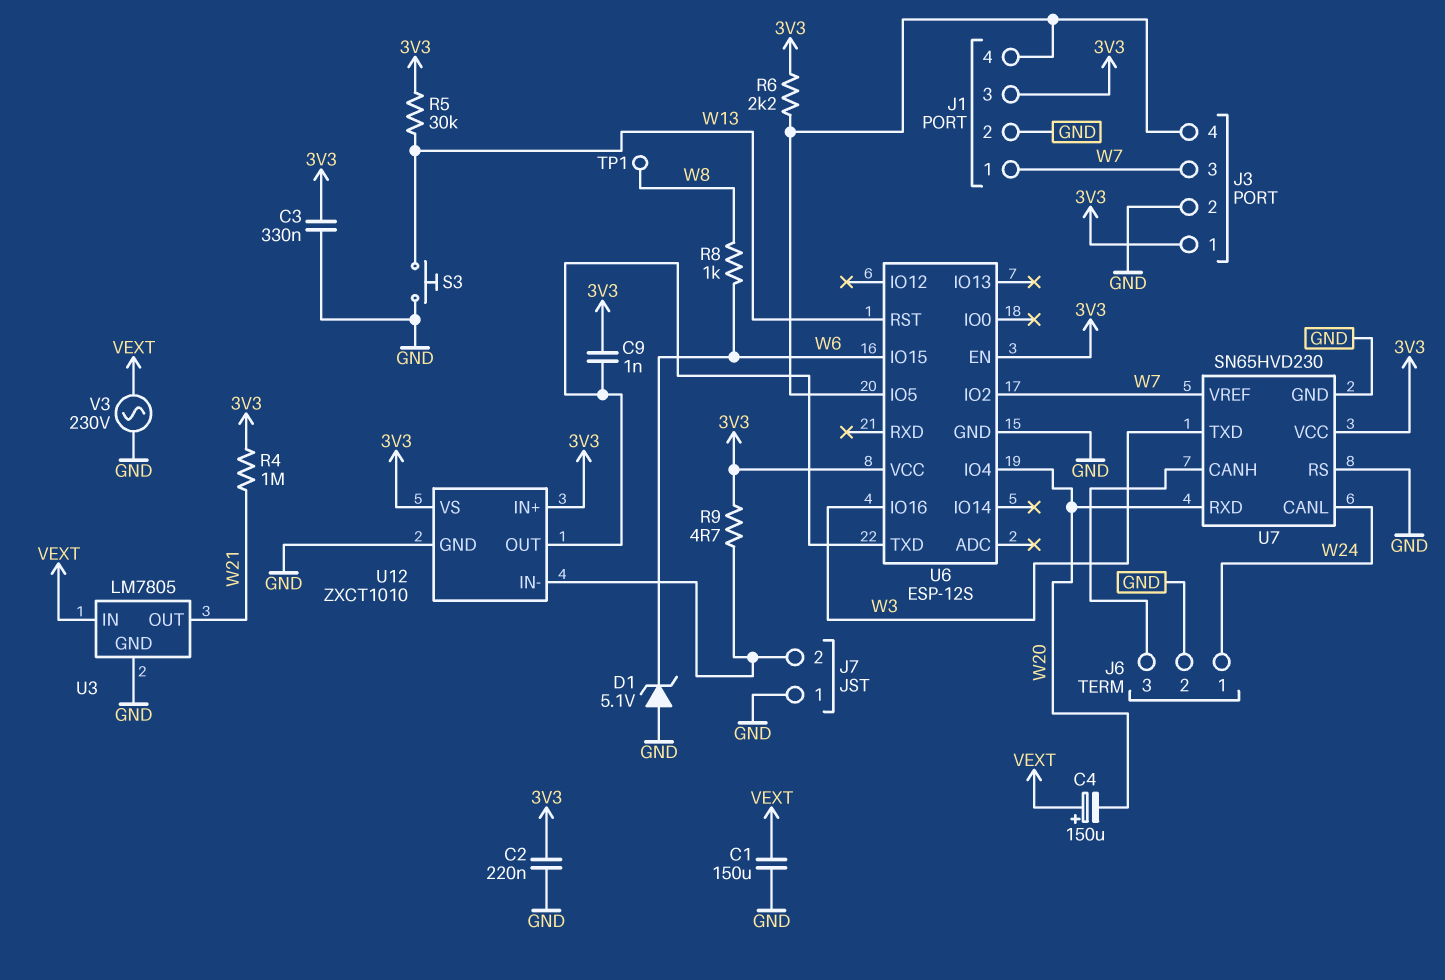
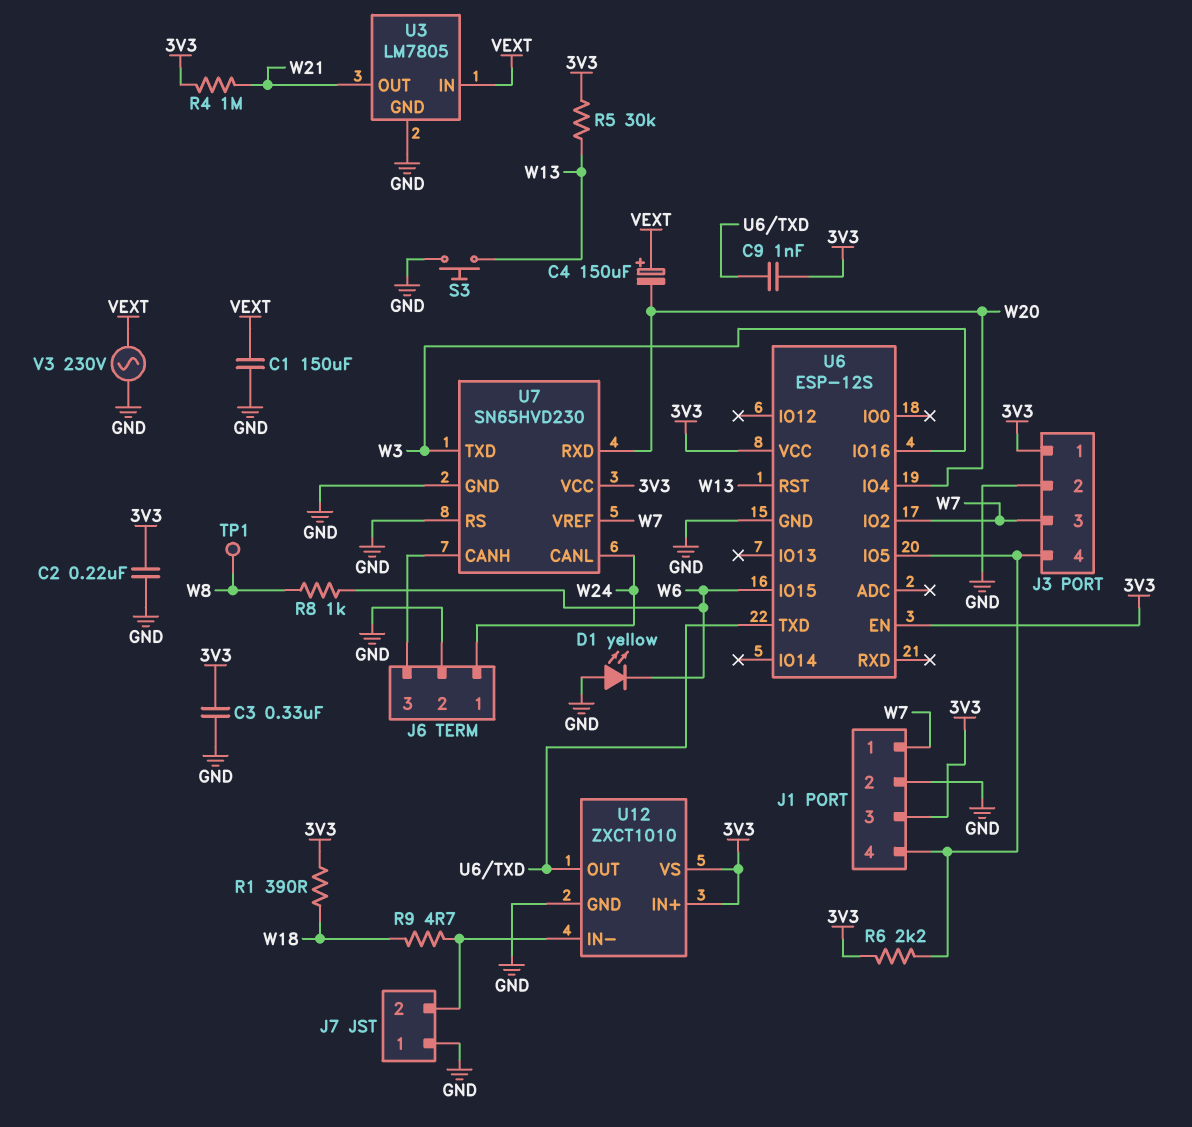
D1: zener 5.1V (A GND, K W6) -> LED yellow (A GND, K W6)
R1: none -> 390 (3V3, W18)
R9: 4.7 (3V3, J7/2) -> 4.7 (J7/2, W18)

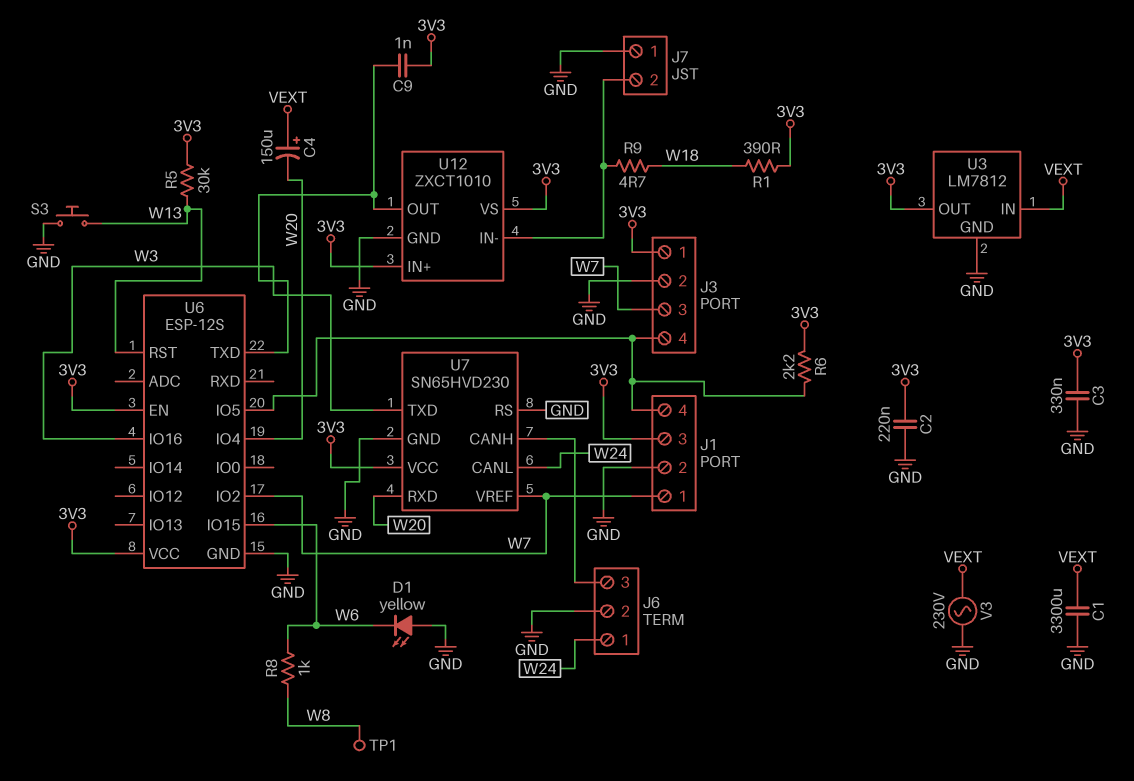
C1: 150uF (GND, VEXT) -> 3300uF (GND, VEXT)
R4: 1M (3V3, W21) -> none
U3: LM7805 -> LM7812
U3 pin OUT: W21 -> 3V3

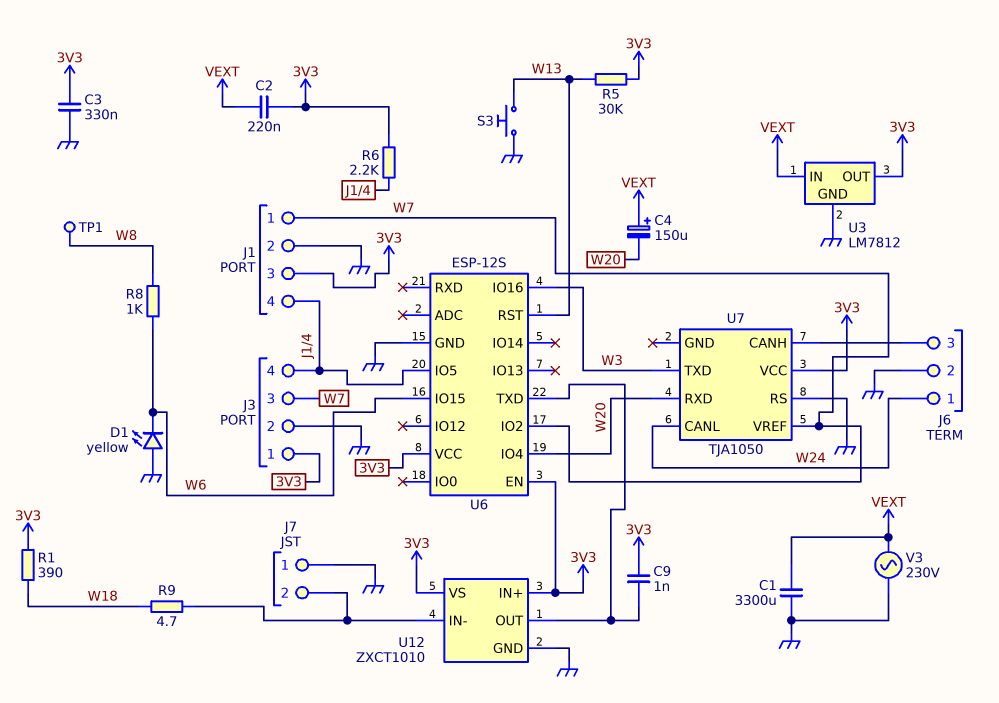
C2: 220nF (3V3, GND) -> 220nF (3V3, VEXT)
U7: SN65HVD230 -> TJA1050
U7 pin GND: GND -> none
┄┄┄┄┄┄┄┄┄┄
## The task
Check each line of the listing above for the string "none", then please give the number of lines where it appears and nothing else.

## Answer to the problem
3